# [EXERCISE]
From the entries below, retype only the lines from the one with "camera: 45 degrees right, 15 degrees down" through the one with "(519, 225) = (430, 135): white heart -> none", exactly as written.

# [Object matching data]
------------------------------------------------------------

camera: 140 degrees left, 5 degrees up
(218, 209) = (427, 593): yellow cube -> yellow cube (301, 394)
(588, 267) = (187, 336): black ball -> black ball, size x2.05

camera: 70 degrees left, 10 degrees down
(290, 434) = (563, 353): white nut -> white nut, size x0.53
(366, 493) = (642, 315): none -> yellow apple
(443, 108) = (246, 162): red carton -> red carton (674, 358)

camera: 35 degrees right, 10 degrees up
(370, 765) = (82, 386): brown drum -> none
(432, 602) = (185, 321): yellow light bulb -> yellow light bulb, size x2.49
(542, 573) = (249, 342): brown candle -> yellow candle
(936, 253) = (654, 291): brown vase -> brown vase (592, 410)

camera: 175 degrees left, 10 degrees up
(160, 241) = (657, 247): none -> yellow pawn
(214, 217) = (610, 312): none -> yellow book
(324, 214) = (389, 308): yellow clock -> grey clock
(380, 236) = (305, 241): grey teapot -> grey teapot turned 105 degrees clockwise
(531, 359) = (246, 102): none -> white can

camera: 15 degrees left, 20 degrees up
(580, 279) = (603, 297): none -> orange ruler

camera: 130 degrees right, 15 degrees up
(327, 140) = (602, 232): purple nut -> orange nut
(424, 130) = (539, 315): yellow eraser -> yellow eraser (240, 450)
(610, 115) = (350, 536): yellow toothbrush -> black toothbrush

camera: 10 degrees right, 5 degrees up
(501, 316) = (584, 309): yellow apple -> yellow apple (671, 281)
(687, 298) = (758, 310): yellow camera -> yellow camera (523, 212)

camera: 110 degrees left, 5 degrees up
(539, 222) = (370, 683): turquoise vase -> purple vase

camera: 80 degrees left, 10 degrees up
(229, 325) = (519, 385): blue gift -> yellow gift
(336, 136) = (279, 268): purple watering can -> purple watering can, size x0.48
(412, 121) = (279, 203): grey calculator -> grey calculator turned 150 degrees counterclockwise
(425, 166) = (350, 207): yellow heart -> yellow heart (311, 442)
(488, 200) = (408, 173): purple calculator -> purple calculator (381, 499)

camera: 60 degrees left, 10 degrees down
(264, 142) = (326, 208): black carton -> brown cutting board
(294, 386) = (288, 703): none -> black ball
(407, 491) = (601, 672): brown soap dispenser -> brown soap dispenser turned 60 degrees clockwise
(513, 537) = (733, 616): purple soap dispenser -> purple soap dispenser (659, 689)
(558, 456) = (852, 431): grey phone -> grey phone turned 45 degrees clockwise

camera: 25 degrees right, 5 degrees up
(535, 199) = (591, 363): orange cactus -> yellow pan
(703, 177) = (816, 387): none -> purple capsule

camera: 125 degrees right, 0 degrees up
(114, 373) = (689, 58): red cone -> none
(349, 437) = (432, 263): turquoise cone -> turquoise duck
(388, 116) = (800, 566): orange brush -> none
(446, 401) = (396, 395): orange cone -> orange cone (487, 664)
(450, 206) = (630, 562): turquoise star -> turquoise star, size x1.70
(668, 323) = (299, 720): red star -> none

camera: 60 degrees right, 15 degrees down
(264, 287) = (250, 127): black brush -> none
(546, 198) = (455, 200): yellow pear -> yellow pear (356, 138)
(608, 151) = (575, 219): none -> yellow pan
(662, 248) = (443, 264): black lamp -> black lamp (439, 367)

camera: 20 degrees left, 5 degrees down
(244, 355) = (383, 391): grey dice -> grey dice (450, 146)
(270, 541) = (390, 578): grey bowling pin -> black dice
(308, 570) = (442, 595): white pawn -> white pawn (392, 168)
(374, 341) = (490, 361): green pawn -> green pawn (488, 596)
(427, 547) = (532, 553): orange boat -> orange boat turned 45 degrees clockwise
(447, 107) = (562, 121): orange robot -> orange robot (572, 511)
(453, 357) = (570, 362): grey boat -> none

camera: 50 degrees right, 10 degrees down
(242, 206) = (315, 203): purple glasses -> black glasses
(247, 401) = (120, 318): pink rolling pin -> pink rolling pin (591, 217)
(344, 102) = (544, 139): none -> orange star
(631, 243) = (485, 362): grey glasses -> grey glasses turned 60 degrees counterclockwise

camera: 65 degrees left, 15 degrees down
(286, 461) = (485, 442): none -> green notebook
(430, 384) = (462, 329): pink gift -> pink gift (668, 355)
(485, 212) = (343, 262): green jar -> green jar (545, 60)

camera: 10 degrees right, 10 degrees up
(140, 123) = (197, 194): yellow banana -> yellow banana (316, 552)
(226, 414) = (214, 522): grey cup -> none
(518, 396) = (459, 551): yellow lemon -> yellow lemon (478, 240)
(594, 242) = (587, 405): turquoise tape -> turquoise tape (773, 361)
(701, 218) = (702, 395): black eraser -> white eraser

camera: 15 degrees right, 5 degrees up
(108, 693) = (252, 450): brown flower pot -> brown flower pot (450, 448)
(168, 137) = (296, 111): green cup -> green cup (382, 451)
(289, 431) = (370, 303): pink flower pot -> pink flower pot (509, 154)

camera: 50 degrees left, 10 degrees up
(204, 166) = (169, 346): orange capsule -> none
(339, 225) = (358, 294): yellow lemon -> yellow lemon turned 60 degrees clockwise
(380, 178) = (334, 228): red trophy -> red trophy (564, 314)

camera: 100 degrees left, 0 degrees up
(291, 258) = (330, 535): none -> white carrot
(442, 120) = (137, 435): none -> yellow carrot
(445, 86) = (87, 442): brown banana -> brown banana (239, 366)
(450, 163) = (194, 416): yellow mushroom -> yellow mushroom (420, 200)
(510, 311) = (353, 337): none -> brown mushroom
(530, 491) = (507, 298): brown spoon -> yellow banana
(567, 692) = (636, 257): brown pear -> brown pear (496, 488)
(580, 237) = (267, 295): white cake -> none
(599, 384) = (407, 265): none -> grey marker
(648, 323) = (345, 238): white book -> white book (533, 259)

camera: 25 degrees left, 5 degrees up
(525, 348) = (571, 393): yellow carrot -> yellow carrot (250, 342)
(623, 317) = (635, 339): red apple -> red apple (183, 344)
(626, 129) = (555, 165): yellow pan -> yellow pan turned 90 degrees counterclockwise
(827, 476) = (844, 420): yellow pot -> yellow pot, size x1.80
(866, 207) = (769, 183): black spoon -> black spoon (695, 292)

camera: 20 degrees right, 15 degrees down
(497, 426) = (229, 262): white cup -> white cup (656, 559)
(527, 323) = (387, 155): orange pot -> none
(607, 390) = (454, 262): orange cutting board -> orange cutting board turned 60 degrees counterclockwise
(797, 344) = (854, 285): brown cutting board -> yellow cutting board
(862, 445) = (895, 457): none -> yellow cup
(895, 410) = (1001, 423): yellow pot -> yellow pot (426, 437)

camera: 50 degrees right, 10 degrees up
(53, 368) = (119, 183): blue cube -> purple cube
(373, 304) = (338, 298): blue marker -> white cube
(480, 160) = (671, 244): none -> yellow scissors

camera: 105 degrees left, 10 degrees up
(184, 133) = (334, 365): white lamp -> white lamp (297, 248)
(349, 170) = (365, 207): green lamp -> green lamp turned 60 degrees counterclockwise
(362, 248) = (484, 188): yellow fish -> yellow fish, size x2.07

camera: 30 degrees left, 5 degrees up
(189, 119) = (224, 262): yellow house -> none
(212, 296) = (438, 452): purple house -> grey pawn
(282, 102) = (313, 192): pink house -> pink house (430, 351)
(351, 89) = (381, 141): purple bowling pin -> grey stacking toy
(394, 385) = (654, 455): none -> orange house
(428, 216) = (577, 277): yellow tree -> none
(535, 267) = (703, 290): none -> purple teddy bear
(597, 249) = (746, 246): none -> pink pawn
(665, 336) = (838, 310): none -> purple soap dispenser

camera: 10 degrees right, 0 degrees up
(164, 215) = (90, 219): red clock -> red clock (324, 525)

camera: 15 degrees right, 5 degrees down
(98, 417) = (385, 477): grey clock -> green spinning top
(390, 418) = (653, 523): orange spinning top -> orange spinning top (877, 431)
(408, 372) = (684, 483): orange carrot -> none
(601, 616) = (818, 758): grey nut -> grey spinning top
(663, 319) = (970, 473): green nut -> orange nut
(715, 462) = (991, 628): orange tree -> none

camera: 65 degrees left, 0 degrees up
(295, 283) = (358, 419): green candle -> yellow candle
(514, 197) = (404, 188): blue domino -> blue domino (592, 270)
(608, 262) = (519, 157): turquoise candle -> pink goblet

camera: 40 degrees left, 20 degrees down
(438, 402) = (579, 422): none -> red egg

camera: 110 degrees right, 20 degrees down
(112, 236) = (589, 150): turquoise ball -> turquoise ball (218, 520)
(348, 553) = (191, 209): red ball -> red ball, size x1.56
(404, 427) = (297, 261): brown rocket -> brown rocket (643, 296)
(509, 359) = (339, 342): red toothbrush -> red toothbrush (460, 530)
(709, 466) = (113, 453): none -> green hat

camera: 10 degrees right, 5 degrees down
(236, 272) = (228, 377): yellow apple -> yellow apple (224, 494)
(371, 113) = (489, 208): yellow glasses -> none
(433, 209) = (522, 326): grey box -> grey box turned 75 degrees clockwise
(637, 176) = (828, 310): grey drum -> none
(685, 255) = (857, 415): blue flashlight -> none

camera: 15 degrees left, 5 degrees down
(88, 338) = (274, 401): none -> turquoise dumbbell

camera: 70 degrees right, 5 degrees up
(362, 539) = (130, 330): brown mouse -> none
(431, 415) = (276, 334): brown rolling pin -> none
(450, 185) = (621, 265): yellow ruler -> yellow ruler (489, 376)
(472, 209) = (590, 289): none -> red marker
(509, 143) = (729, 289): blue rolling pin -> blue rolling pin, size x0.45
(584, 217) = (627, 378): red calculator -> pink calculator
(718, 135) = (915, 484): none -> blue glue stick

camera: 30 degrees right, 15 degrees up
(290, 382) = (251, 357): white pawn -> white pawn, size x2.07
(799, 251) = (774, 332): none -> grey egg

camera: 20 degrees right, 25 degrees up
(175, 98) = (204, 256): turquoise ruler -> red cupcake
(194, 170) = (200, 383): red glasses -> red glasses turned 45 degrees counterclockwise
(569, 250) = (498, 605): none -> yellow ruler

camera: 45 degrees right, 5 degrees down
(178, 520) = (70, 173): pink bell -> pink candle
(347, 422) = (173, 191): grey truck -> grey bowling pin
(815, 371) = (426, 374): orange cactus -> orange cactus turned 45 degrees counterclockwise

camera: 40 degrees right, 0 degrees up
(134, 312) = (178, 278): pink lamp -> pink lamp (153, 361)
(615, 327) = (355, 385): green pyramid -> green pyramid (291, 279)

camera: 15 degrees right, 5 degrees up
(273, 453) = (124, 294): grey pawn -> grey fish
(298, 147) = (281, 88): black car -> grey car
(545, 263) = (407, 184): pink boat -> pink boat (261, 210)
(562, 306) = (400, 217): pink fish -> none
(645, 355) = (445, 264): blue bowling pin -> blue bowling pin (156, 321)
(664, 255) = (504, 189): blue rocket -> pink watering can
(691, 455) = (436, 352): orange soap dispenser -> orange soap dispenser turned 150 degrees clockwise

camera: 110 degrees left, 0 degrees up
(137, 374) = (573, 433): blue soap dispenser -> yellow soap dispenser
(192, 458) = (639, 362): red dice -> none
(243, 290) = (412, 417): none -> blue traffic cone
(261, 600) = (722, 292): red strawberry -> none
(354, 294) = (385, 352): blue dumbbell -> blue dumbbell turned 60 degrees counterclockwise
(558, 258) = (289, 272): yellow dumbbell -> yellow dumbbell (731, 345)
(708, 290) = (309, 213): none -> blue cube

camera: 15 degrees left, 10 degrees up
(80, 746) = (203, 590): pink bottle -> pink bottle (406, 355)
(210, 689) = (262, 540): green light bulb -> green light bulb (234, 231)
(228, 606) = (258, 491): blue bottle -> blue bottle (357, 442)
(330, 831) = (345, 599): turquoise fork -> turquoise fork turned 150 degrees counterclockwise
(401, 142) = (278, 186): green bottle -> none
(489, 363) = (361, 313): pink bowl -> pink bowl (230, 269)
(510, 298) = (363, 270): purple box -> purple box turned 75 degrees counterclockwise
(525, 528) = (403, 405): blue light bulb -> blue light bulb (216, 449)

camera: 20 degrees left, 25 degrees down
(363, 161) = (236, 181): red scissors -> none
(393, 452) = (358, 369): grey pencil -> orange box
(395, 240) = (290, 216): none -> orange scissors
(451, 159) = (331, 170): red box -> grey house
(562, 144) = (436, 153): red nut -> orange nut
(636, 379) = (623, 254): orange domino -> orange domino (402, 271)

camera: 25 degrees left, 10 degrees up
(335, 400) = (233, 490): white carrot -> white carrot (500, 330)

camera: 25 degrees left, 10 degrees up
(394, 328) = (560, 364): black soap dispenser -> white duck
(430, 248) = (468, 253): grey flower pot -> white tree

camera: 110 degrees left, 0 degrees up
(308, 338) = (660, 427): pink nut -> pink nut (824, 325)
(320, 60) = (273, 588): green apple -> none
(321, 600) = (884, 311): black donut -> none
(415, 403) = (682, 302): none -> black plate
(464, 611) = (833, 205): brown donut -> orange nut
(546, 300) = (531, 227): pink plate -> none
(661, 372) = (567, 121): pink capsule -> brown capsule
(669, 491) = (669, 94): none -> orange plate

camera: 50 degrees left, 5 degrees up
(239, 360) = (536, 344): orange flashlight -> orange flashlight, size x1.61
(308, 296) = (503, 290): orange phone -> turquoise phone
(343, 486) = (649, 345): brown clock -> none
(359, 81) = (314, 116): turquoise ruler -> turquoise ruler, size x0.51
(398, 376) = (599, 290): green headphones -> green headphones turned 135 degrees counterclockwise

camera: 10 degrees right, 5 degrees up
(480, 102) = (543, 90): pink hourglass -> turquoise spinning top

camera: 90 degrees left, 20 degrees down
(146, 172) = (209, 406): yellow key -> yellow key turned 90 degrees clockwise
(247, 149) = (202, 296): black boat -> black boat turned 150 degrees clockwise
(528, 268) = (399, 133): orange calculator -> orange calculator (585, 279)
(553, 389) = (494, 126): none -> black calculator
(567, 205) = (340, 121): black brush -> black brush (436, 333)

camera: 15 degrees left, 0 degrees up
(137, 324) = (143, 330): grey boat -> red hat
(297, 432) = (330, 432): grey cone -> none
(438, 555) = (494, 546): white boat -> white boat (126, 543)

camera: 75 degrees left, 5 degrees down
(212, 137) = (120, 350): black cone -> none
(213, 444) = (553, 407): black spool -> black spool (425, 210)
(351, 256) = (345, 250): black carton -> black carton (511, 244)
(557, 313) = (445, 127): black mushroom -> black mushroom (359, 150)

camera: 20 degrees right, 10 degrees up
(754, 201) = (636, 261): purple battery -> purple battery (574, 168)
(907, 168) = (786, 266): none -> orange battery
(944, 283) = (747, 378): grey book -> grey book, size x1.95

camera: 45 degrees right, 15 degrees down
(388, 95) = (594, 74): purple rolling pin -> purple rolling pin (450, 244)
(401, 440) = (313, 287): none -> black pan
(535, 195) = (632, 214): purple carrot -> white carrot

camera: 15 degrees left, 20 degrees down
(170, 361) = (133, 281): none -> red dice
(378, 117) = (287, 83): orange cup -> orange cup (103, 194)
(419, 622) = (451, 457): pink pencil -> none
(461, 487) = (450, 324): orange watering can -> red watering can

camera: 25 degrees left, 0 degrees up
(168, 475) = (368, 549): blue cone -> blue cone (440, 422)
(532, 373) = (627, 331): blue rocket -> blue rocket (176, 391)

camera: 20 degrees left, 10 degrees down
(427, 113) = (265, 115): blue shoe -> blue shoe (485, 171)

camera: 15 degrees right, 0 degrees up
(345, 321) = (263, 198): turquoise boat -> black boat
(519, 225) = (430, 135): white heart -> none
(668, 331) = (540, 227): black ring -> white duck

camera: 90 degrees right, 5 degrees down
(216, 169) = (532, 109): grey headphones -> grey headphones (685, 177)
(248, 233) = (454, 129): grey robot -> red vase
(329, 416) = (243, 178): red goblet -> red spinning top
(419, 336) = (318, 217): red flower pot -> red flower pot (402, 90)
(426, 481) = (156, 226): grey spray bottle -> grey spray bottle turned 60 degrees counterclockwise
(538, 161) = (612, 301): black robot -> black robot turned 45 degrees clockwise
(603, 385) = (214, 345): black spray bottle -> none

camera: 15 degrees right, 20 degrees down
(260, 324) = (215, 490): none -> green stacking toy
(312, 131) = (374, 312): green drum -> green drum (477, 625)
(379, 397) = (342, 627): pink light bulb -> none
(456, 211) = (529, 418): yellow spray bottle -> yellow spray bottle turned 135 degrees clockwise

------------------------------------------------------------

# [SOLUTION BELOW]
camera: 45 degrees right, 15 degrees down
(388, 95) = (594, 74): purple rolling pin -> purple rolling pin (450, 244)
(401, 440) = (313, 287): none -> black pan
(535, 195) = (632, 214): purple carrot -> white carrot

camera: 15 degrees left, 20 degrees down
(170, 361) = (133, 281): none -> red dice
(378, 117) = (287, 83): orange cup -> orange cup (103, 194)
(419, 622) = (451, 457): pink pencil -> none
(461, 487) = (450, 324): orange watering can -> red watering can

camera: 25 degrees left, 0 degrees up
(168, 475) = (368, 549): blue cone -> blue cone (440, 422)
(532, 373) = (627, 331): blue rocket -> blue rocket (176, 391)

camera: 20 degrees left, 10 degrees down
(427, 113) = (265, 115): blue shoe -> blue shoe (485, 171)

camera: 15 degrees right, 0 degrees up
(345, 321) = (263, 198): turquoise boat -> black boat
(519, 225) = (430, 135): white heart -> none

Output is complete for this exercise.